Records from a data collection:
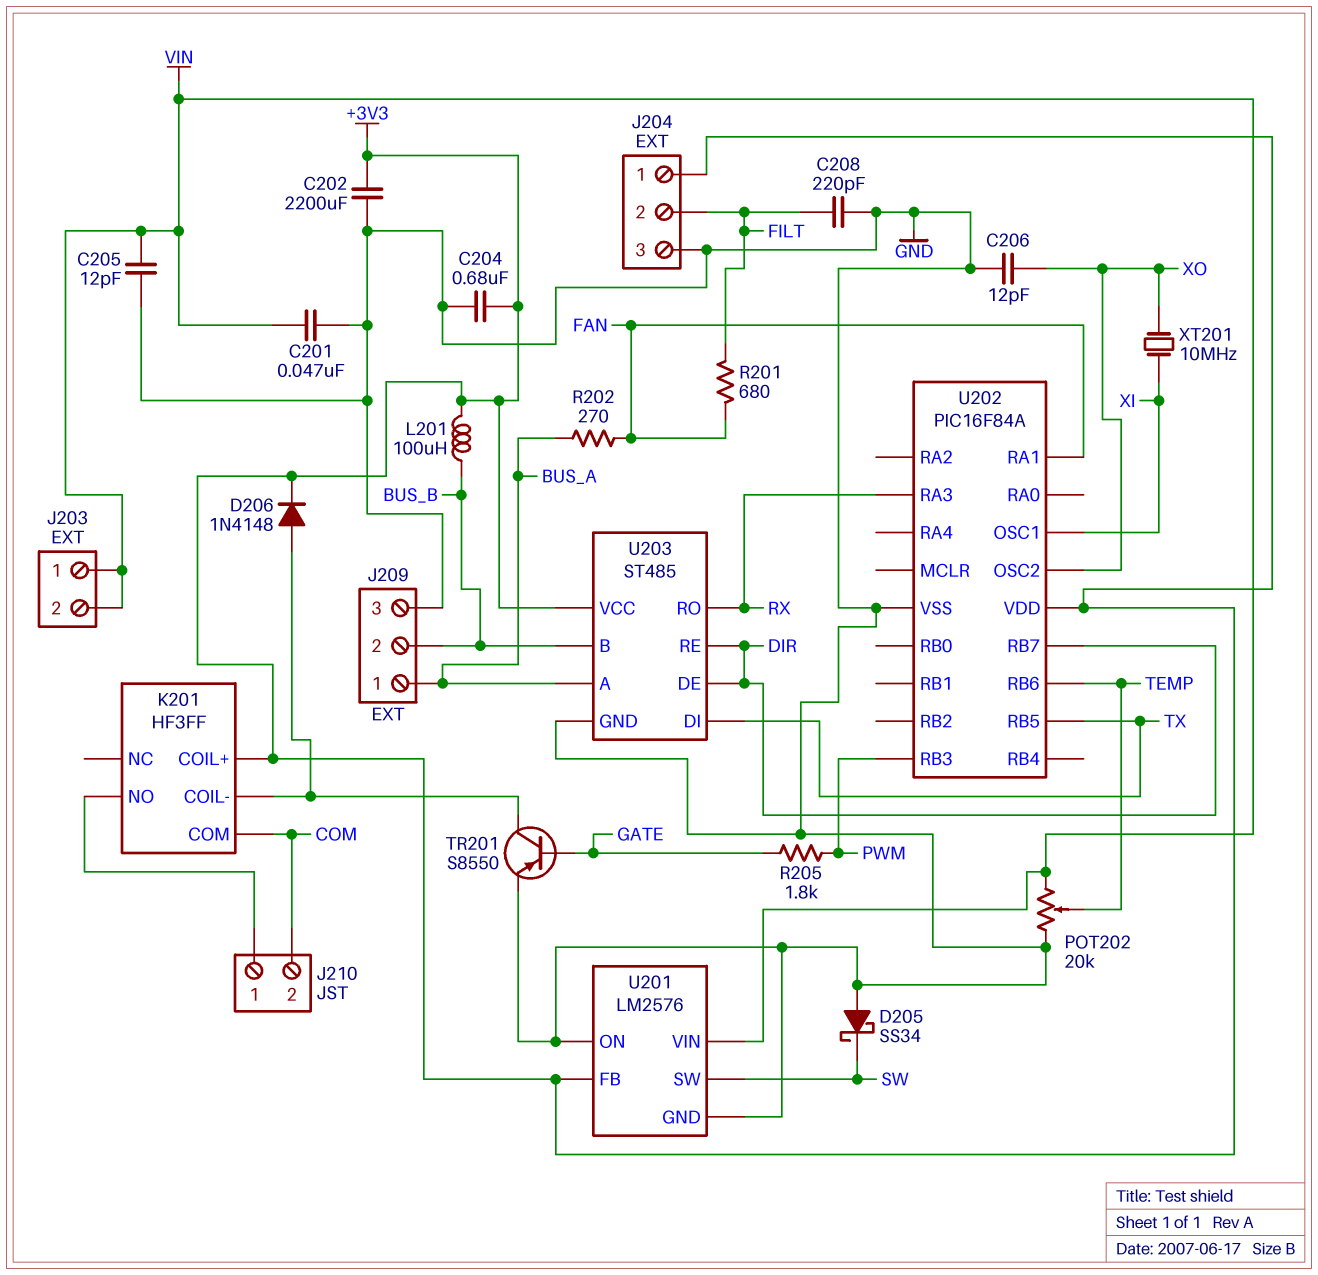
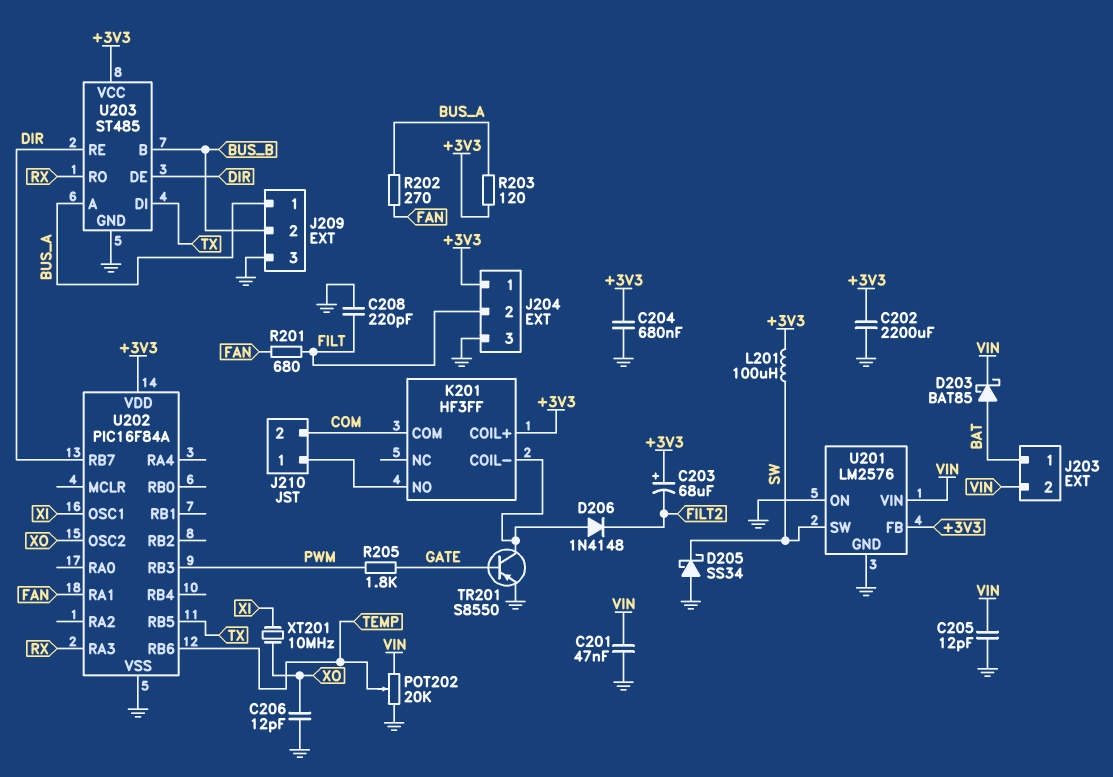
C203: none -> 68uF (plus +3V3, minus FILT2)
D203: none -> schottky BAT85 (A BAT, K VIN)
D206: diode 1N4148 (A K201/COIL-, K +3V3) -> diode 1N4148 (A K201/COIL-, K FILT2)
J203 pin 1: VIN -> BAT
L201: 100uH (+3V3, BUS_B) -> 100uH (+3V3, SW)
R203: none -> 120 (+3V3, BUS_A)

TASK INSTRUCTIONS -> Only the pictures are to be left out, and all of the data must otherwise be transcribed exactly.

SOLUTION TO THE EXERCISE ->
C203: none -> 68uF (plus +3V3, minus FILT2)
D203: none -> schottky BAT85 (A BAT, K VIN)
D206: diode 1N4148 (A K201/COIL-, K +3V3) -> diode 1N4148 (A K201/COIL-, K FILT2)
J203 pin 1: VIN -> BAT
L201: 100uH (+3V3, BUS_B) -> 100uH (+3V3, SW)
R203: none -> 120 (+3V3, BUS_A)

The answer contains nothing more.